__Task to carry out__
Filter the records, keeping every line that has the string "camera".

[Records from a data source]
┄┄┄┄┄┄

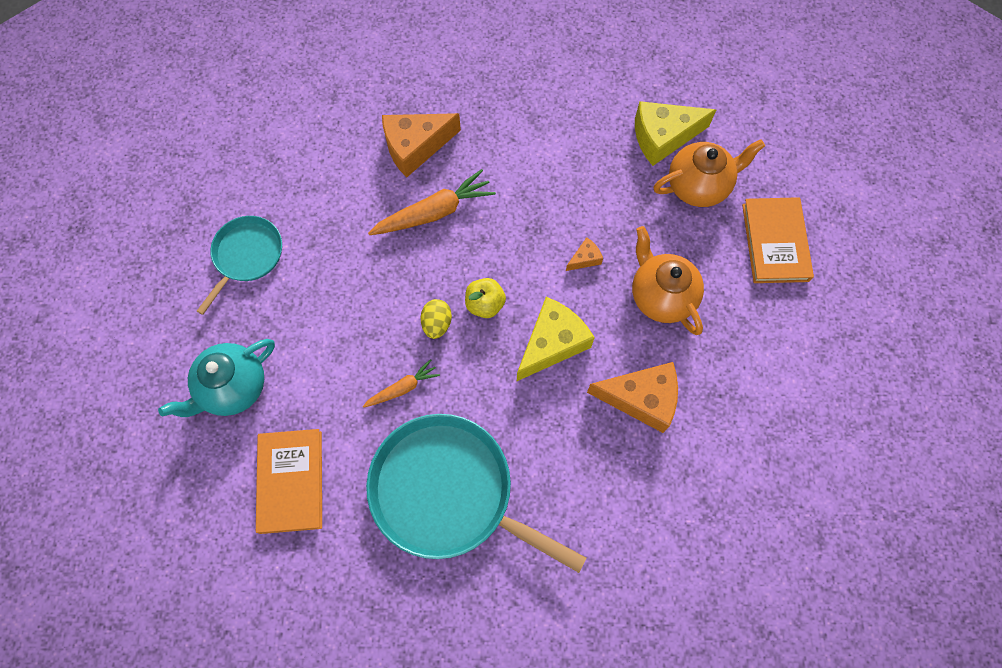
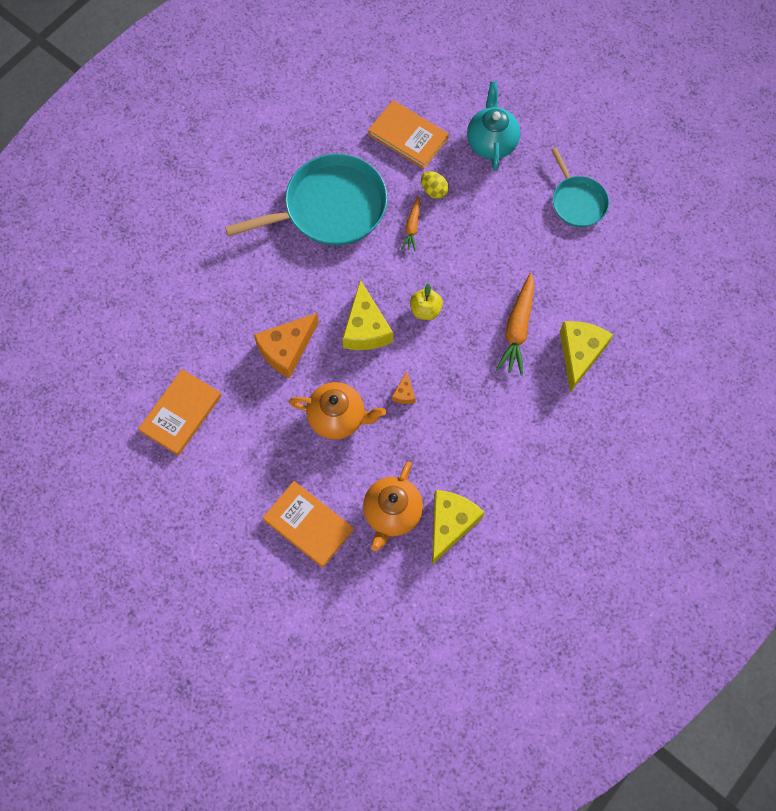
camera: 130 degrees right, 0 degrees up
(415, 147) = (580, 354): orange cheese -> yellow cheese
(437, 324) = (437, 274): yellow egg -> yellow egg (434, 190)
(796, 442) = (181, 413): none -> orange book

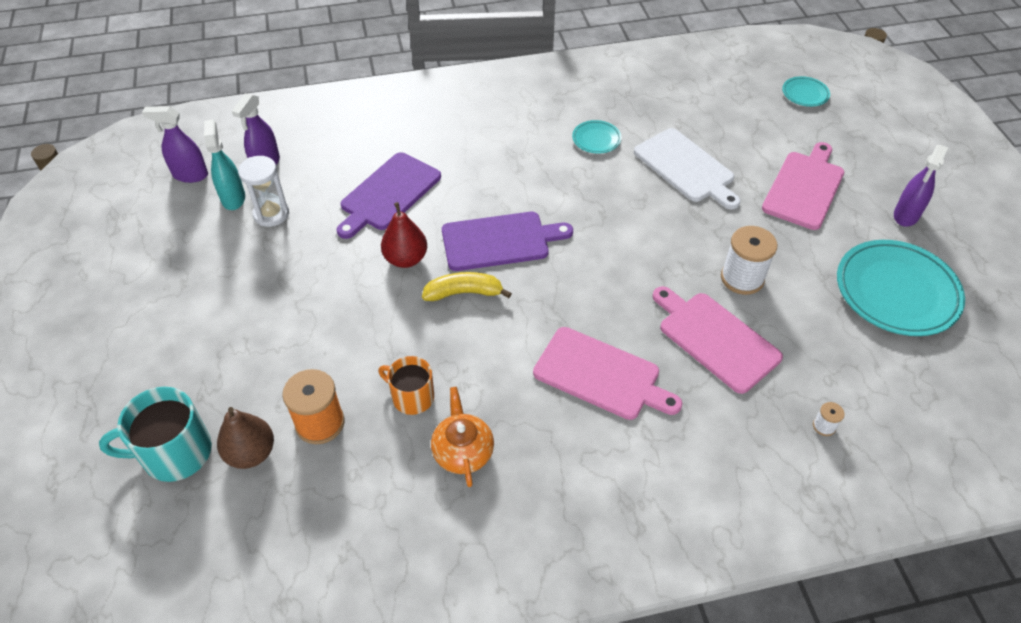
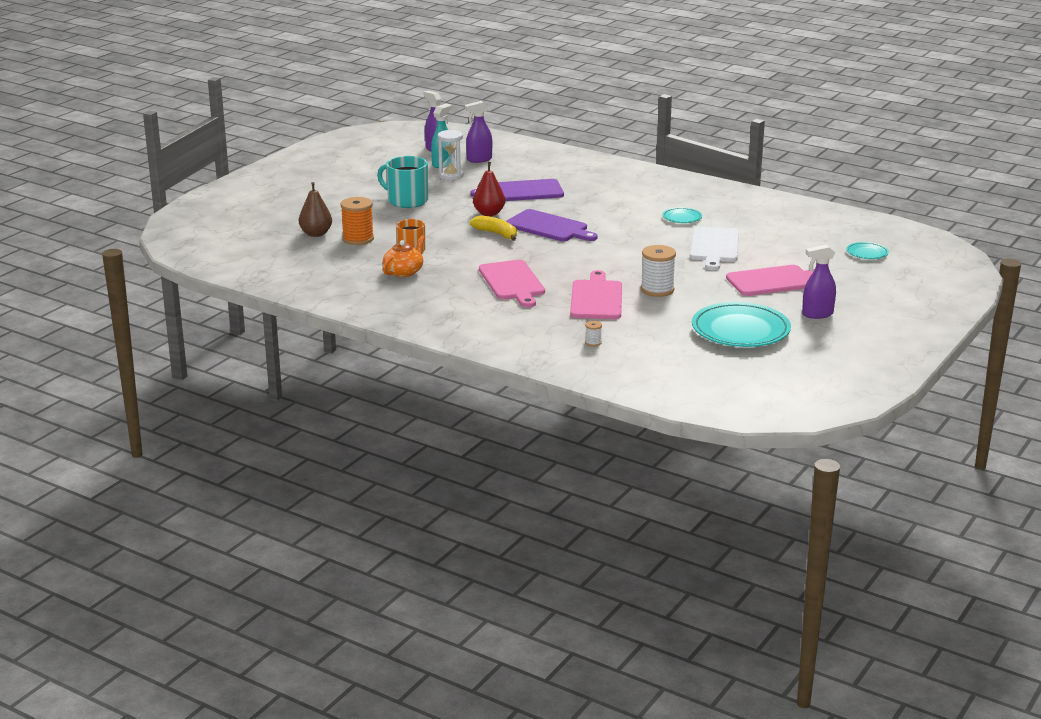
camera: 45 degrees right, 25 degrees down
(175, 453) = (287, 221): turquoise mug -> turquoise mug (406, 201)

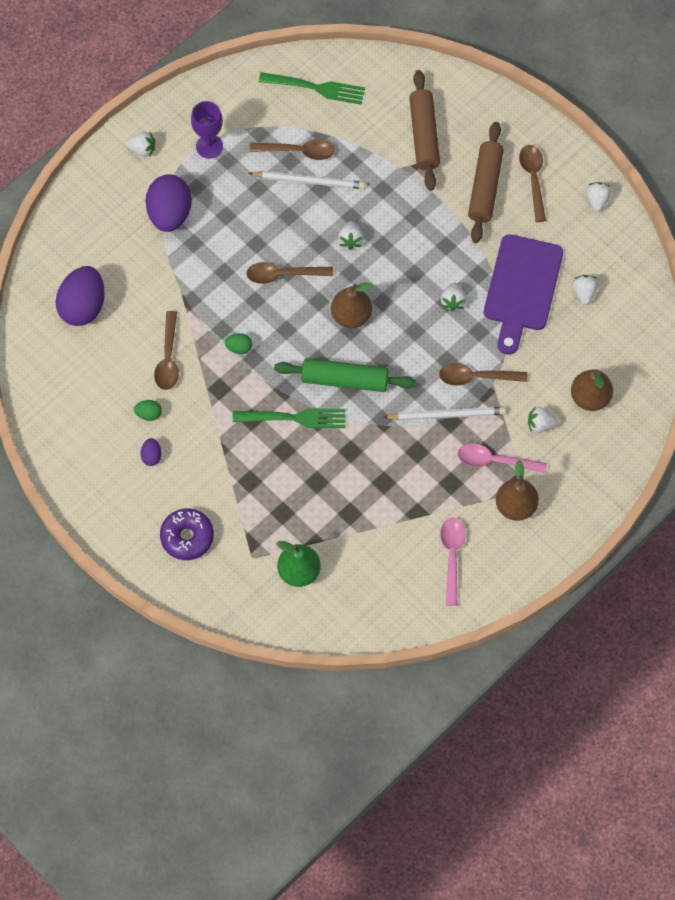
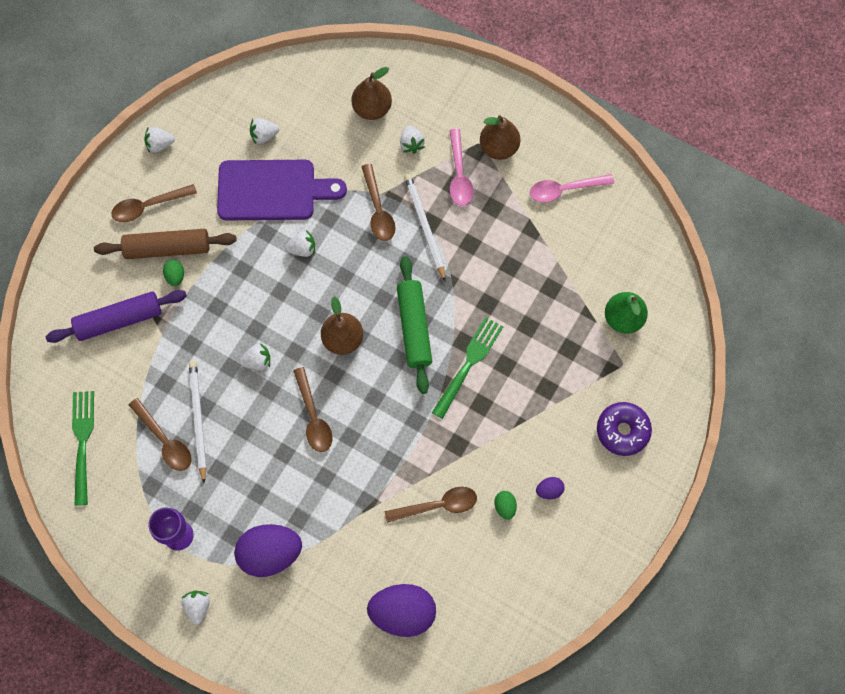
camera: 105 degrees left, 5 degrees up
(239, 348) = (407, 438): green egg -> green egg (175, 276)
(293, 418) = (468, 365): green fork -> green fork turned 45 degrees clockwise
(298, 151) = (164, 440): brown spoon -> brown spoon turned 150 degrees clockwise
(424, 135) = (119, 320): brown rolling pin -> purple rolling pin

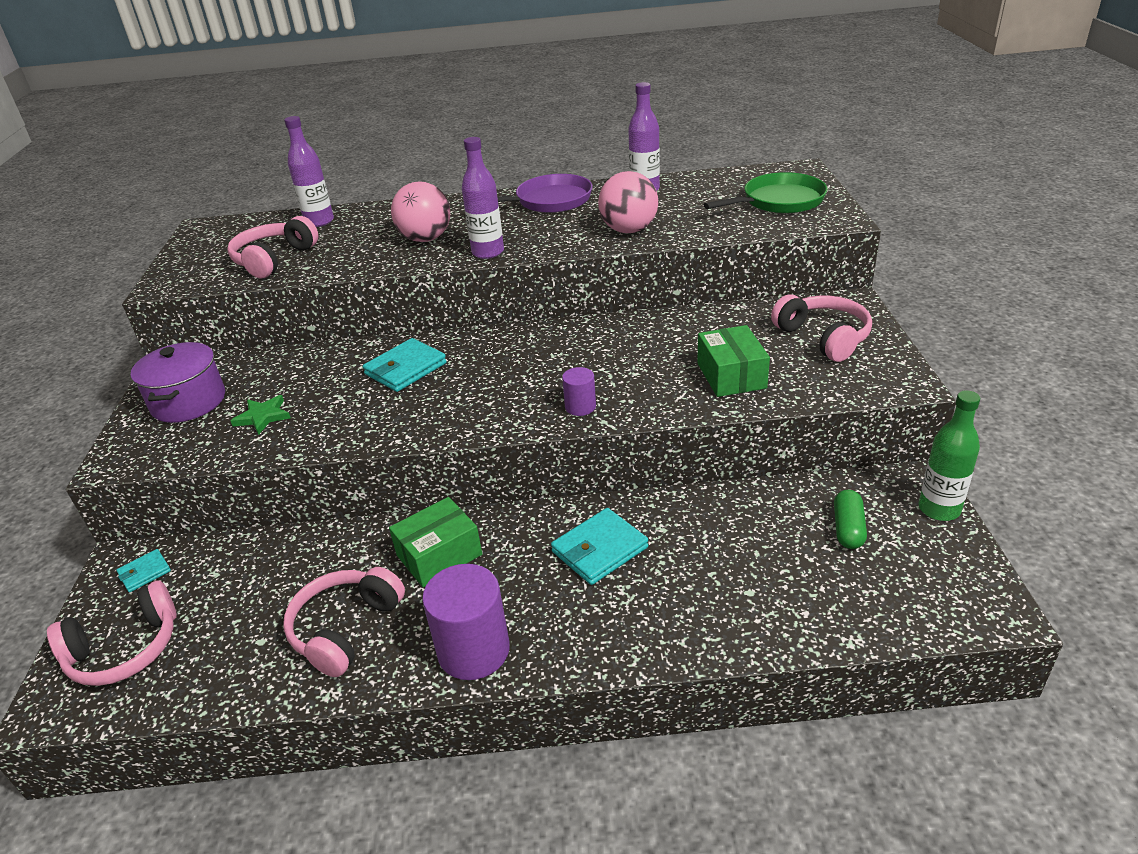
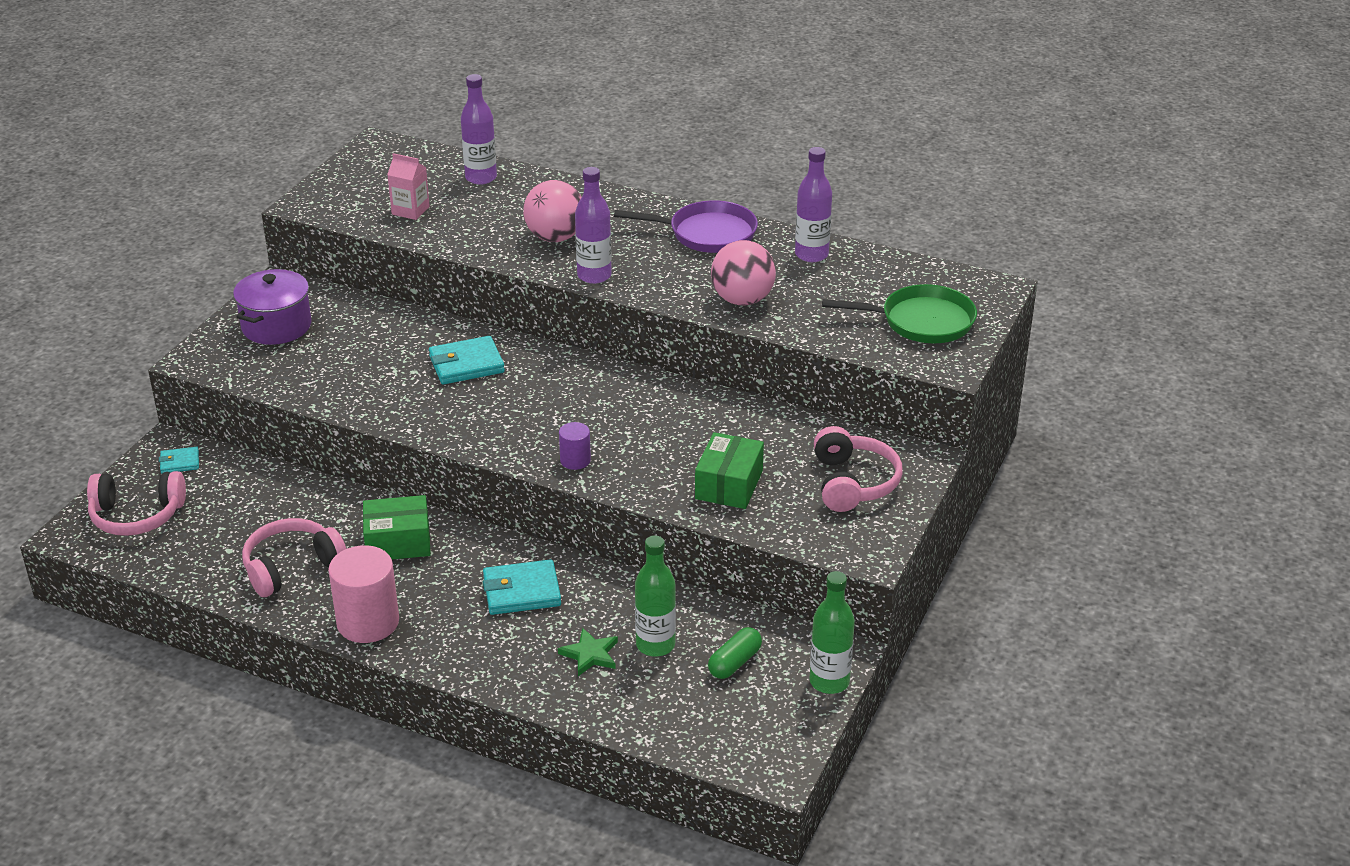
camera: 25 degrees right, 0 degrees up
(263, 417) = (323, 364): green star -> green star (590, 654)
(274, 259) = (410, 210): pink headphones -> pink carton
(473, 650) = (368, 622): purple cylinder -> pink cylinder
(766, 544) = (655, 645): none -> green bottle

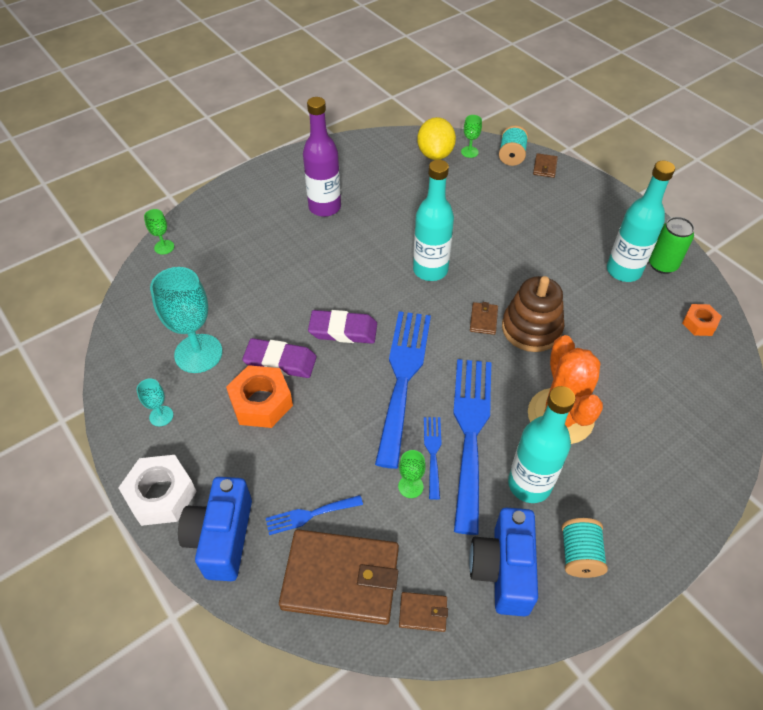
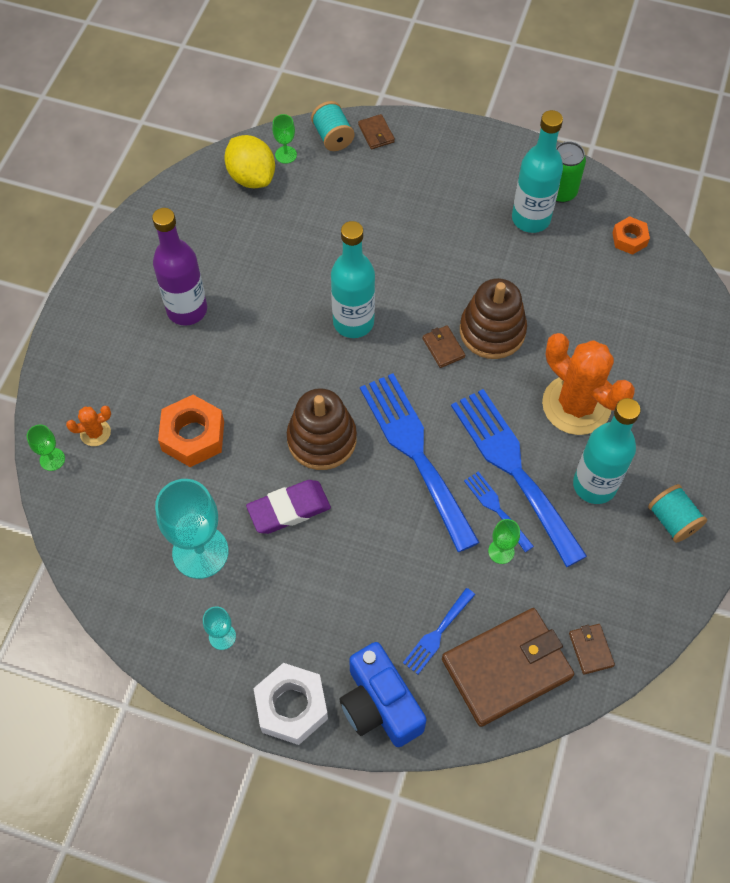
camera: 35 degrees left, 10 degrees up
(203, 246) = (95, 433): none -> orange cactus
(261, 402) = (306, 561): orange nut -> orange nut (193, 436)
(343, 330) = (322, 439): purple eraser -> brown stacking toy
(423, 612) = (590, 649): brown wallet -> brown wallet turned 75 degrees counterclockwise
(503, 570) = (625, 572): blue camera -> none

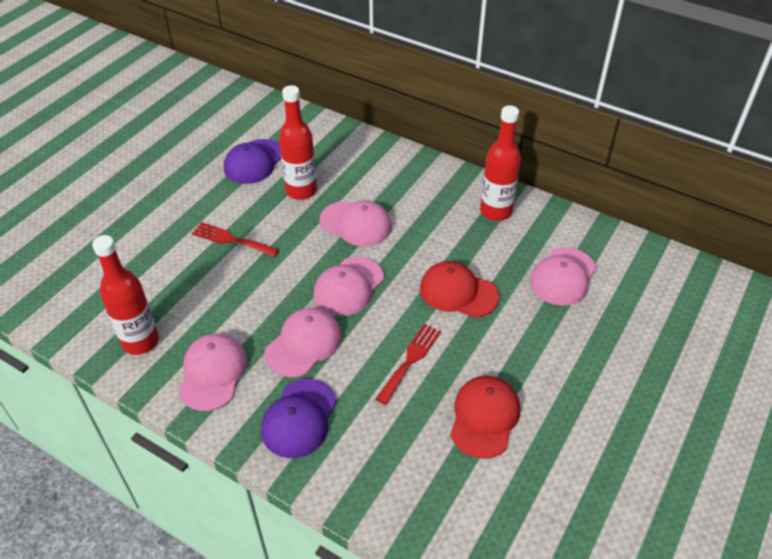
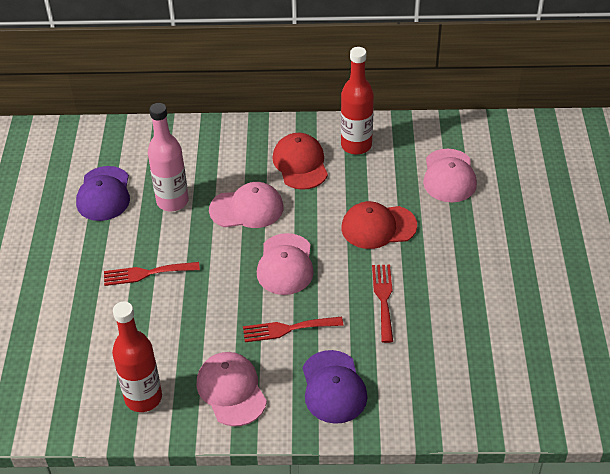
camera: 30 degrees left, 0 degrees up
(301, 191) = (172, 201): red bottle -> pink bottle
(304, 344) = (288, 329): pink cap -> red fork
(484, 417) = (472, 313): red cap -> red cap (300, 164)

┄┄┄┄┄┄

__Solution__
camera: 130 degrees right, 0 degrees up
camera: 45 degrees right, 25 degrees down
camera: 105 degrees left, 5 degrees up
camera: 25 degrees right, 0 degrees up
camera: 35 degrees left, 10 degrees up
(503, 570) = (625, 572): blue camera -> none
camera: 30 degrees left, 0 degrees up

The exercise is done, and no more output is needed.